↓↓↓

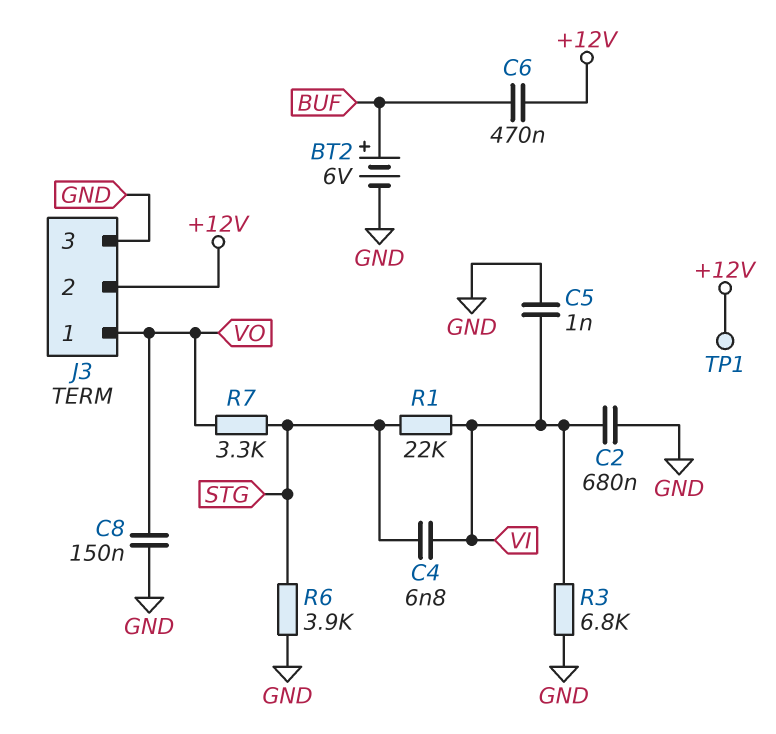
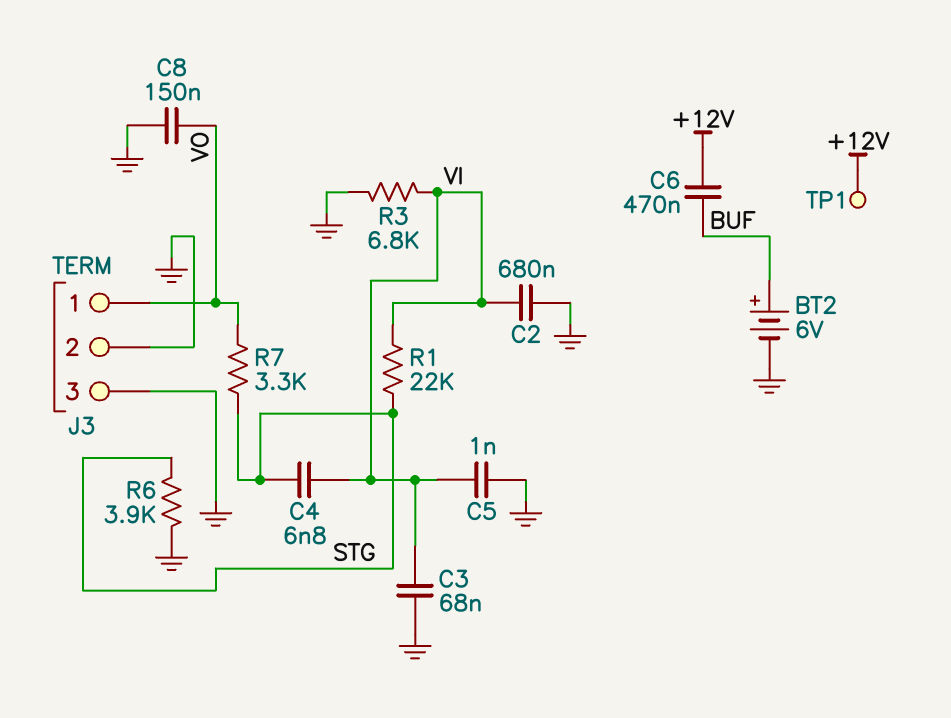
C3: none -> 68nF (GND, VI)
J3 pin 2: +12V -> GND

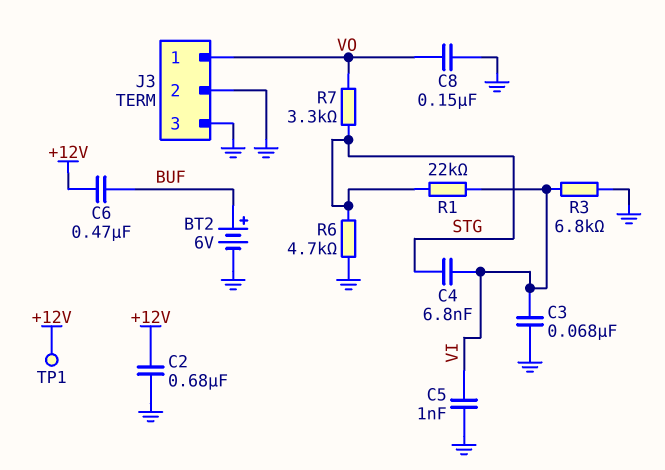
C2: 680nF (GND, VI) -> 680nF (+12V, GND)
R6: 3.9k (GND, STG) -> 4.7k (GND, STG)

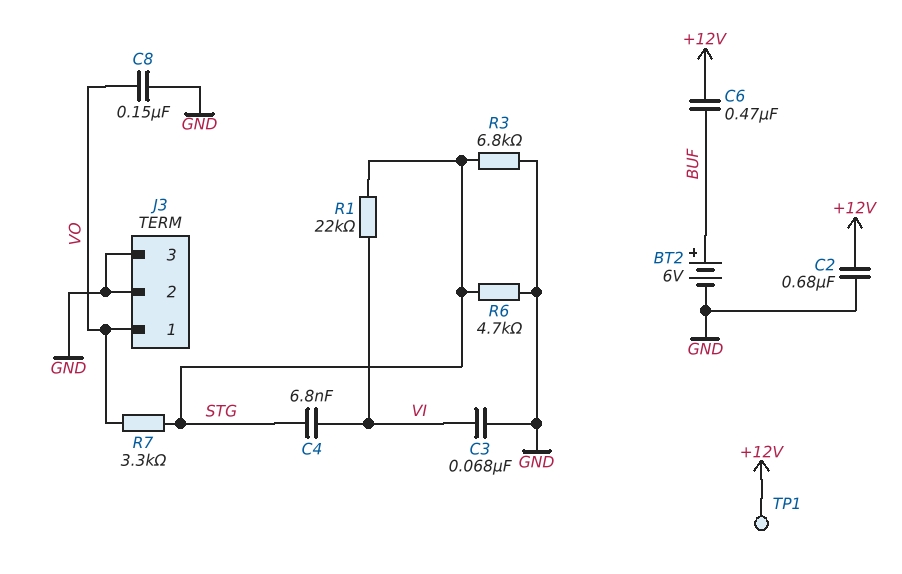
C5: 1nF (GND, VI) -> none
R3: 6.8k (GND, VI) -> 6.8k (GND, STG)

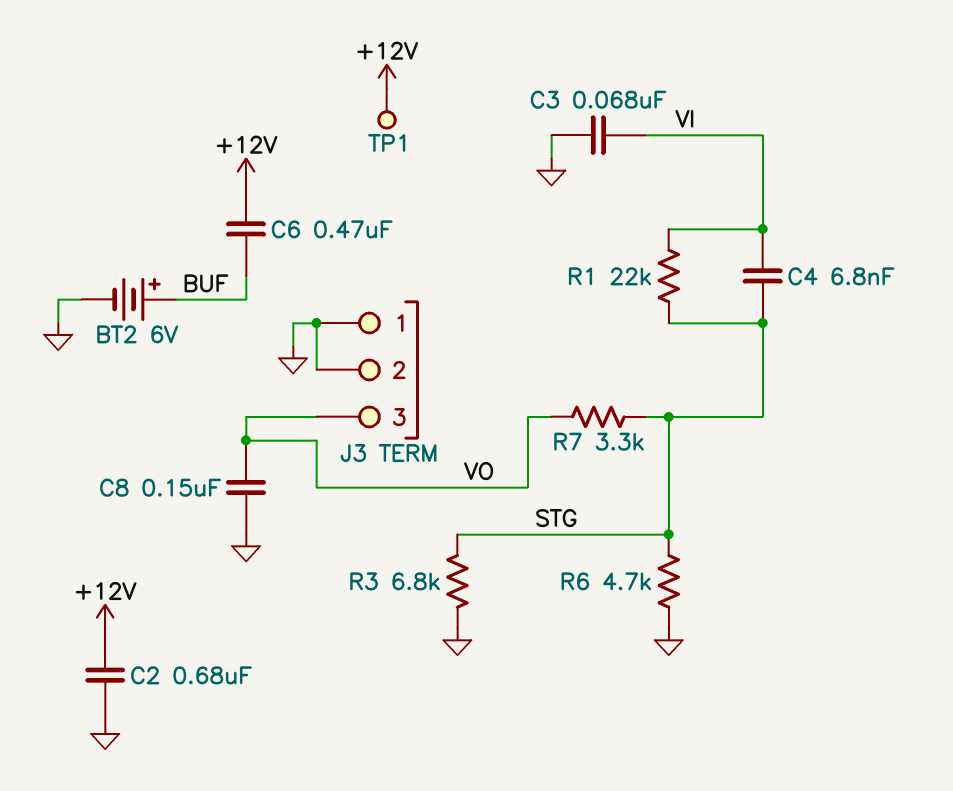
J3 pin 1: VO -> GND
J3 pin 3: GND -> VO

↑↑↑

TASK STATEMENT:
Without the pictures, give the entries above back exactly.

WRITTEN ANSWER:
C3: none -> 68nF (GND, VI)
J3 pin 2: +12V -> GND

C2: 680nF (GND, VI) -> 680nF (+12V, GND)
R6: 3.9k (GND, STG) -> 4.7k (GND, STG)

C5: 1nF (GND, VI) -> none
R3: 6.8k (GND, VI) -> 6.8k (GND, STG)

J3 pin 1: VO -> GND
J3 pin 3: GND -> VO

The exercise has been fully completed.